### [Excerpted records]
__________

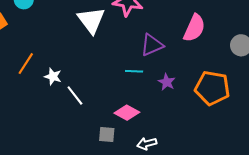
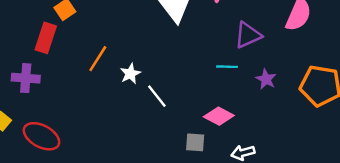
white star: (53, 76) -> (130, 74), turned 30

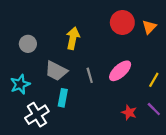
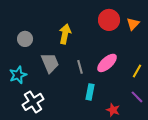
gray trapezoid: (56, 71) -> (50, 63), turned -140
cyan rectangle: (63, 98) -> (90, 92), moved
red star: (129, 112) -> (113, 110), moved

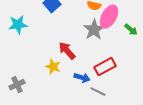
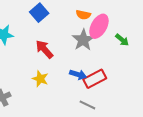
red arrow: (67, 51) -> (44, 49), moved
blue arrow: (82, 78) -> (78, 75), moved

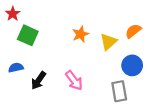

__________

### [About this task]
Set down every record exactly, without the pictures.

### [Output of the exercise]
white star: (53, 76) -> (130, 74), turned 30

gray trapezoid: (56, 71) -> (50, 63), turned -140
cyan rectangle: (63, 98) -> (90, 92), moved
red star: (129, 112) -> (113, 110), moved

red arrow: (67, 51) -> (44, 49), moved
blue arrow: (82, 78) -> (78, 75), moved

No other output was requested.